EXERCISE => The entries must be restated exactly as written.

MATERIAL PROVIDED =>
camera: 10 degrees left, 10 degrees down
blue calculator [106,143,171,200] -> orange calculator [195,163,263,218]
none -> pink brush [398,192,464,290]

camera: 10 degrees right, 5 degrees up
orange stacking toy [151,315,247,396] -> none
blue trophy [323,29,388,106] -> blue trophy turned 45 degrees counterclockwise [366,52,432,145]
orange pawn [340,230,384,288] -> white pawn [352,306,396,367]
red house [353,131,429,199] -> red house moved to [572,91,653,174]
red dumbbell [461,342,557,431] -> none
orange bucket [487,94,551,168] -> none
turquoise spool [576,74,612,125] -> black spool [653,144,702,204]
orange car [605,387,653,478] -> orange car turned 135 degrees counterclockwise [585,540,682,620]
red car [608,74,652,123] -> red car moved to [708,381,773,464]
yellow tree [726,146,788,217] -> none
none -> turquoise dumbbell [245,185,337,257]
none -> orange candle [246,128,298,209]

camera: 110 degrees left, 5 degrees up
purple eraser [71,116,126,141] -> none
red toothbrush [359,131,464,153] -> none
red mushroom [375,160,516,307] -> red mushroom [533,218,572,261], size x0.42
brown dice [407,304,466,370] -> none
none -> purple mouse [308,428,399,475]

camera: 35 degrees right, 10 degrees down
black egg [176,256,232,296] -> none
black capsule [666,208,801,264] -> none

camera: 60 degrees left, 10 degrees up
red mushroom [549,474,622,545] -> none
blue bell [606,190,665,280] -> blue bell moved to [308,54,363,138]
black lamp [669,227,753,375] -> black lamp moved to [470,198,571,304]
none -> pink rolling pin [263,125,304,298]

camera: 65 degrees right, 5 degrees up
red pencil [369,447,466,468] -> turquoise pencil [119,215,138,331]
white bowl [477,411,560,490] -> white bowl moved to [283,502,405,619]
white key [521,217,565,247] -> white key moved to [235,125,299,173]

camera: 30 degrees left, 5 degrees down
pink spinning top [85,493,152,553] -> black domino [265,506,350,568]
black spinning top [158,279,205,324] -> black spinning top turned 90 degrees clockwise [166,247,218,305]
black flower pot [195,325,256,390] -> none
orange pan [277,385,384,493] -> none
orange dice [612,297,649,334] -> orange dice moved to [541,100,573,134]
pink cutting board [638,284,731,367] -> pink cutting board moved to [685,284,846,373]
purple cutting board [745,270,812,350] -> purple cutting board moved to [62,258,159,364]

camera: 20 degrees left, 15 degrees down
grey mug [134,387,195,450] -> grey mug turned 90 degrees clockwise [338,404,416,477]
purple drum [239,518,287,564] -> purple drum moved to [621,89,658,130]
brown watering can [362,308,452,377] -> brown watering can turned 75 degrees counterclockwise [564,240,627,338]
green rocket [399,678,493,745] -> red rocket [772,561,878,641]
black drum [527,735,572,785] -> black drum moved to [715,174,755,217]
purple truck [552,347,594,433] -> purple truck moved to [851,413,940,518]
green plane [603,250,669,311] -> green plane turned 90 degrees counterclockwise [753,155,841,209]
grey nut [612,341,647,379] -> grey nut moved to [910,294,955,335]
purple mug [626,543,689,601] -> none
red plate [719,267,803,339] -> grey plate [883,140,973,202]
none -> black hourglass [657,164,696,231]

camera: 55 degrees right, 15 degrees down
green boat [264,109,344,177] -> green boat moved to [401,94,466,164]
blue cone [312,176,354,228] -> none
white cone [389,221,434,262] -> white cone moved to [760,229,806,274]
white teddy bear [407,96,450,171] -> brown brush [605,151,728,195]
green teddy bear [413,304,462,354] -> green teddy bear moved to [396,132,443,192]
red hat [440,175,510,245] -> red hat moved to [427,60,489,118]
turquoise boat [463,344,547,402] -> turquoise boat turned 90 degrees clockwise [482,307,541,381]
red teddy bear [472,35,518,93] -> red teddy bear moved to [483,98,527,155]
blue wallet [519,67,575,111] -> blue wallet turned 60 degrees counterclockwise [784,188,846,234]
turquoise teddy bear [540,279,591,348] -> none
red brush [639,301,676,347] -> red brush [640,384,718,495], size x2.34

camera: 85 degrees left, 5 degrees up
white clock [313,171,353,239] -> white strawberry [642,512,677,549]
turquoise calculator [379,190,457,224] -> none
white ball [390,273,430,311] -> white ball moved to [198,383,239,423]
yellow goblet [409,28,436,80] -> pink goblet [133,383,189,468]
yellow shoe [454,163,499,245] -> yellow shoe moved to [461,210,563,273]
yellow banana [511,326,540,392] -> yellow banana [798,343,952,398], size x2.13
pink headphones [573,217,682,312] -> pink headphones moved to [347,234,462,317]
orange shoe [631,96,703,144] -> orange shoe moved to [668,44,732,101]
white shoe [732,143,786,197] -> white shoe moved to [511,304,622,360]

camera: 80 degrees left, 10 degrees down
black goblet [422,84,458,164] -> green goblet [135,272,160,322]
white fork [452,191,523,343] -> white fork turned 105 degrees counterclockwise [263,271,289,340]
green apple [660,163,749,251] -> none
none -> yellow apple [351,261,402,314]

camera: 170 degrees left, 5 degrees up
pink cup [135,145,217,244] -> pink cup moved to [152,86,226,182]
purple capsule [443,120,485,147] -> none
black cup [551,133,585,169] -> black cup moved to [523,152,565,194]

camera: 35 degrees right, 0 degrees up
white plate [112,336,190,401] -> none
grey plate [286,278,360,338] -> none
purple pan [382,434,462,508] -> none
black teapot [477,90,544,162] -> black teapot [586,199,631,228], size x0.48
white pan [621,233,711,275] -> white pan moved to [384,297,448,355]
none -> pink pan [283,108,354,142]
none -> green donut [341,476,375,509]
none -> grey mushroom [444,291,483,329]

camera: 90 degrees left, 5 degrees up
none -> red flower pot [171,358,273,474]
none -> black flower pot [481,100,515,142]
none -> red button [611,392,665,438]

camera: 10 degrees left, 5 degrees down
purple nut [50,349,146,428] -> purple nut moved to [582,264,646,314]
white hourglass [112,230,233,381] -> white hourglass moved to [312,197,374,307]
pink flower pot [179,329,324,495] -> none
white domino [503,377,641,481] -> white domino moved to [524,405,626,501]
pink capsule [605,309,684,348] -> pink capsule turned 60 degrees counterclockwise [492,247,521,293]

EXPECTED ANSWER =>
camera: 10 degrees left, 10 degrees down
blue calculator [106,143,171,200] -> orange calculator [195,163,263,218]
none -> pink brush [398,192,464,290]

camera: 10 degrees right, 5 degrees up
orange stacking toy [151,315,247,396] -> none
blue trophy [323,29,388,106] -> blue trophy turned 45 degrees counterclockwise [366,52,432,145]
orange pawn [340,230,384,288] -> white pawn [352,306,396,367]
red house [353,131,429,199] -> red house moved to [572,91,653,174]
red dumbbell [461,342,557,431] -> none
orange bucket [487,94,551,168] -> none
turquoise spool [576,74,612,125] -> black spool [653,144,702,204]
orange car [605,387,653,478] -> orange car turned 135 degrees counterclockwise [585,540,682,620]
red car [608,74,652,123] -> red car moved to [708,381,773,464]
yellow tree [726,146,788,217] -> none
none -> turquoise dumbbell [245,185,337,257]
none -> orange candle [246,128,298,209]

camera: 110 degrees left, 5 degrees up
purple eraser [71,116,126,141] -> none
red toothbrush [359,131,464,153] -> none
red mushroom [375,160,516,307] -> red mushroom [533,218,572,261], size x0.42
brown dice [407,304,466,370] -> none
none -> purple mouse [308,428,399,475]

camera: 35 degrees right, 10 degrees down
black egg [176,256,232,296] -> none
black capsule [666,208,801,264] -> none

camera: 60 degrees left, 10 degrees up
red mushroom [549,474,622,545] -> none
blue bell [606,190,665,280] -> blue bell moved to [308,54,363,138]
black lamp [669,227,753,375] -> black lamp moved to [470,198,571,304]
none -> pink rolling pin [263,125,304,298]

camera: 65 degrees right, 5 degrees up
red pencil [369,447,466,468] -> turquoise pencil [119,215,138,331]
white bowl [477,411,560,490] -> white bowl moved to [283,502,405,619]
white key [521,217,565,247] -> white key moved to [235,125,299,173]

camera: 30 degrees left, 5 degrees down
pink spinning top [85,493,152,553] -> black domino [265,506,350,568]
black spinning top [158,279,205,324] -> black spinning top turned 90 degrees clockwise [166,247,218,305]
black flower pot [195,325,256,390] -> none
orange pan [277,385,384,493] -> none
orange dice [612,297,649,334] -> orange dice moved to [541,100,573,134]
pink cutting board [638,284,731,367] -> pink cutting board moved to [685,284,846,373]
purple cutting board [745,270,812,350] -> purple cutting board moved to [62,258,159,364]

camera: 20 degrees left, 15 degrees down
grey mug [134,387,195,450] -> grey mug turned 90 degrees clockwise [338,404,416,477]
purple drum [239,518,287,564] -> purple drum moved to [621,89,658,130]
brown watering can [362,308,452,377] -> brown watering can turned 75 degrees counterclockwise [564,240,627,338]
green rocket [399,678,493,745] -> red rocket [772,561,878,641]
black drum [527,735,572,785] -> black drum moved to [715,174,755,217]
purple truck [552,347,594,433] -> purple truck moved to [851,413,940,518]
green plane [603,250,669,311] -> green plane turned 90 degrees counterclockwise [753,155,841,209]
grey nut [612,341,647,379] -> grey nut moved to [910,294,955,335]
purple mug [626,543,689,601] -> none
red plate [719,267,803,339] -> grey plate [883,140,973,202]
none -> black hourglass [657,164,696,231]

camera: 55 degrees right, 15 degrees down
green boat [264,109,344,177] -> green boat moved to [401,94,466,164]
blue cone [312,176,354,228] -> none
white cone [389,221,434,262] -> white cone moved to [760,229,806,274]
white teddy bear [407,96,450,171] -> brown brush [605,151,728,195]
green teddy bear [413,304,462,354] -> green teddy bear moved to [396,132,443,192]
red hat [440,175,510,245] -> red hat moved to [427,60,489,118]
turquoise boat [463,344,547,402] -> turquoise boat turned 90 degrees clockwise [482,307,541,381]
red teddy bear [472,35,518,93] -> red teddy bear moved to [483,98,527,155]
blue wallet [519,67,575,111] -> blue wallet turned 60 degrees counterclockwise [784,188,846,234]
turquoise teddy bear [540,279,591,348] -> none
red brush [639,301,676,347] -> red brush [640,384,718,495], size x2.34

camera: 85 degrees left, 5 degrees up
white clock [313,171,353,239] -> white strawberry [642,512,677,549]
turquoise calculator [379,190,457,224] -> none
white ball [390,273,430,311] -> white ball moved to [198,383,239,423]
yellow goblet [409,28,436,80] -> pink goblet [133,383,189,468]
yellow shoe [454,163,499,245] -> yellow shoe moved to [461,210,563,273]
yellow banana [511,326,540,392] -> yellow banana [798,343,952,398], size x2.13
pink headphones [573,217,682,312] -> pink headphones moved to [347,234,462,317]
orange shoe [631,96,703,144] -> orange shoe moved to [668,44,732,101]
white shoe [732,143,786,197] -> white shoe moved to [511,304,622,360]

camera: 80 degrees left, 10 degrees down
black goblet [422,84,458,164] -> green goblet [135,272,160,322]
white fork [452,191,523,343] -> white fork turned 105 degrees counterclockwise [263,271,289,340]
green apple [660,163,749,251] -> none
none -> yellow apple [351,261,402,314]

camera: 170 degrees left, 5 degrees up
pink cup [135,145,217,244] -> pink cup moved to [152,86,226,182]
purple capsule [443,120,485,147] -> none
black cup [551,133,585,169] -> black cup moved to [523,152,565,194]

camera: 35 degrees right, 0 degrees up
white plate [112,336,190,401] -> none
grey plate [286,278,360,338] -> none
purple pan [382,434,462,508] -> none
black teapot [477,90,544,162] -> black teapot [586,199,631,228], size x0.48
white pan [621,233,711,275] -> white pan moved to [384,297,448,355]
none -> pink pan [283,108,354,142]
none -> green donut [341,476,375,509]
none -> grey mushroom [444,291,483,329]

camera: 90 degrees left, 5 degrees up
none -> red flower pot [171,358,273,474]
none -> black flower pot [481,100,515,142]
none -> red button [611,392,665,438]

camera: 10 degrees left, 5 degrees down
purple nut [50,349,146,428] -> purple nut moved to [582,264,646,314]
white hourglass [112,230,233,381] -> white hourglass moved to [312,197,374,307]
pink flower pot [179,329,324,495] -> none
white domino [503,377,641,481] -> white domino moved to [524,405,626,501]
pink capsule [605,309,684,348] -> pink capsule turned 60 degrees counterclockwise [492,247,521,293]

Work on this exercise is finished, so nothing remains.